To do: The data below holds a line containing "C3: 3.3uF (plus" and a line containing "R5: 8.2k (GND, VB) -> 8.2k (-5V, GND)"; please quote exactly those two lines and every line between them, and nothing else.

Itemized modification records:
________________________________________

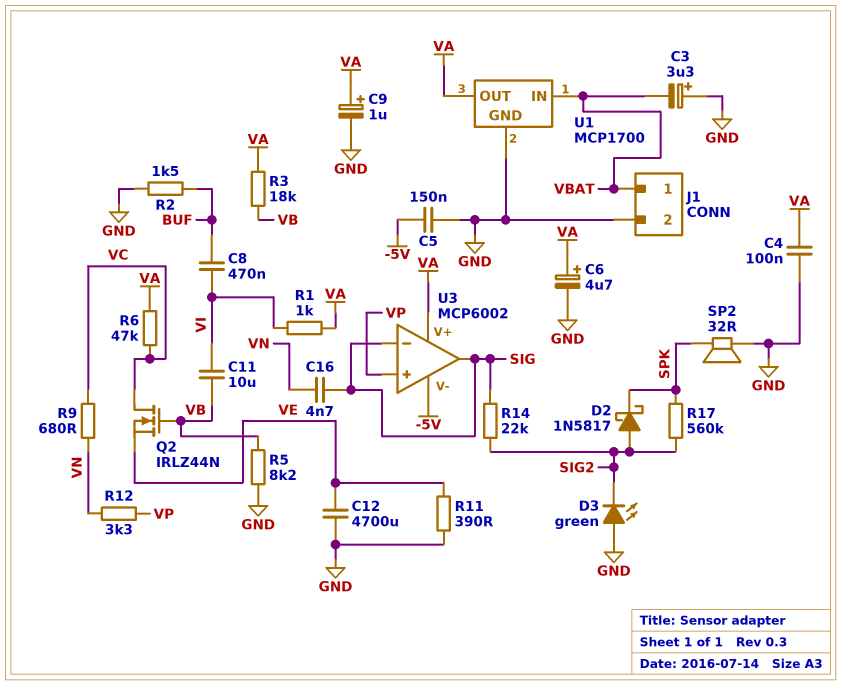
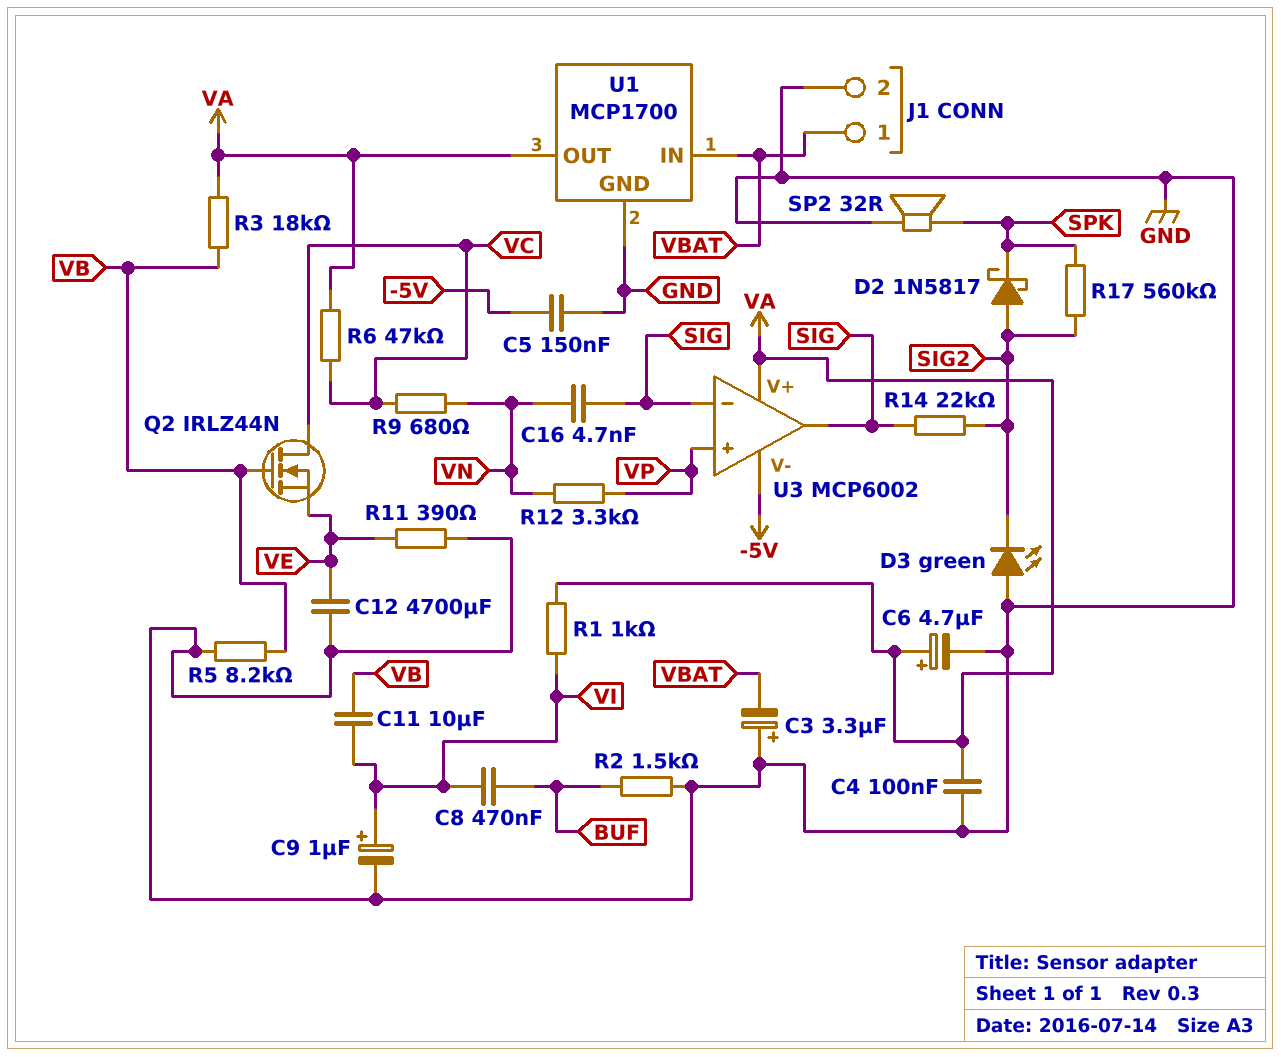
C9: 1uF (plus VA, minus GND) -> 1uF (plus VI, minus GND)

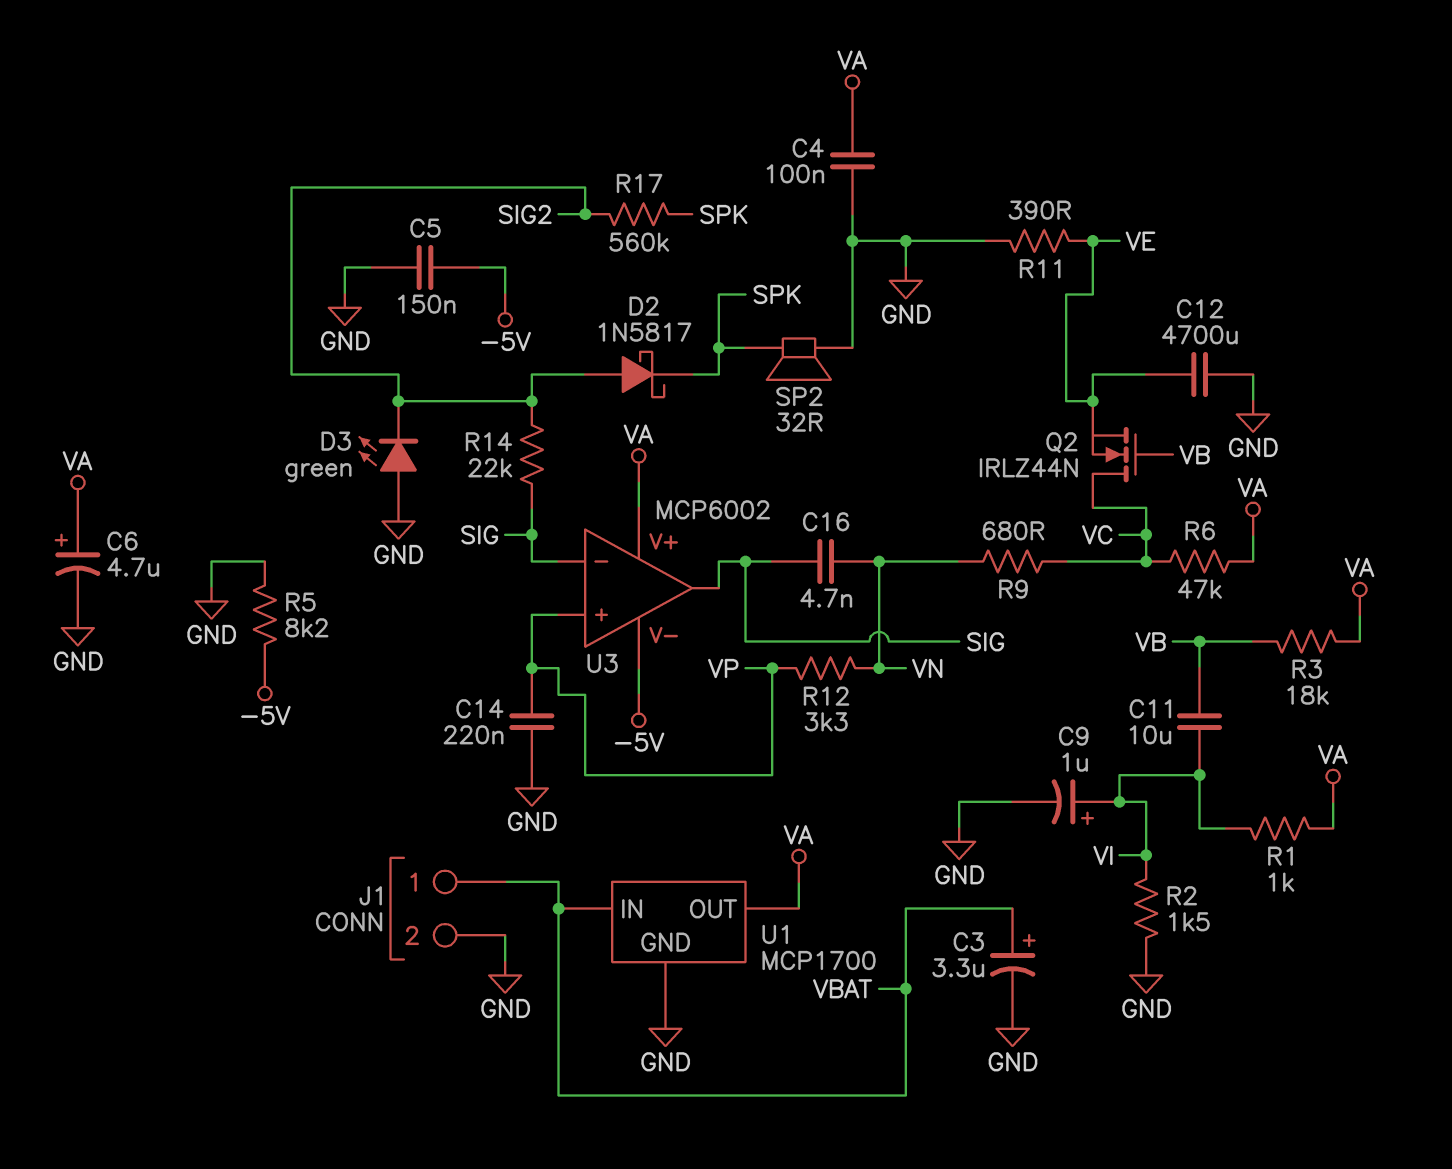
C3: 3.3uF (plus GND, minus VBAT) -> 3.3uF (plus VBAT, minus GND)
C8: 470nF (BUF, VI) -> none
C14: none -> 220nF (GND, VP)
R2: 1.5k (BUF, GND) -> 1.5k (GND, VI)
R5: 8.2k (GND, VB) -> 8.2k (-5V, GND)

________________________________________

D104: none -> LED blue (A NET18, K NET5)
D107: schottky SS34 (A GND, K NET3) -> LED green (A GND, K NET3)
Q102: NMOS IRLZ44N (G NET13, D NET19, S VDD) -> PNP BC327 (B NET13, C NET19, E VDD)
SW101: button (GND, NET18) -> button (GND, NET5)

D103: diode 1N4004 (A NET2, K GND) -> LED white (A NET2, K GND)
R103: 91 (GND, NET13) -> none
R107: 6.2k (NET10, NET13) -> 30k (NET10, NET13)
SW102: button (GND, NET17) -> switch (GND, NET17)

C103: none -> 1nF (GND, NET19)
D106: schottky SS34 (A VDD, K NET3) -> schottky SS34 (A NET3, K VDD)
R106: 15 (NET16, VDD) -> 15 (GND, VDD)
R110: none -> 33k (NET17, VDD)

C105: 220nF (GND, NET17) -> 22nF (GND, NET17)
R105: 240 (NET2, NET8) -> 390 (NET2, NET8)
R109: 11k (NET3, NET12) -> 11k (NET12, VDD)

________________________________________

Answer box:
C3: 3.3uF (plus GND, minus VBAT) -> 3.3uF (plus VBAT, minus GND)
C8: 470nF (BUF, VI) -> none
C14: none -> 220nF (GND, VP)
R2: 1.5k (BUF, GND) -> 1.5k (GND, VI)
R5: 8.2k (GND, VB) -> 8.2k (-5V, GND)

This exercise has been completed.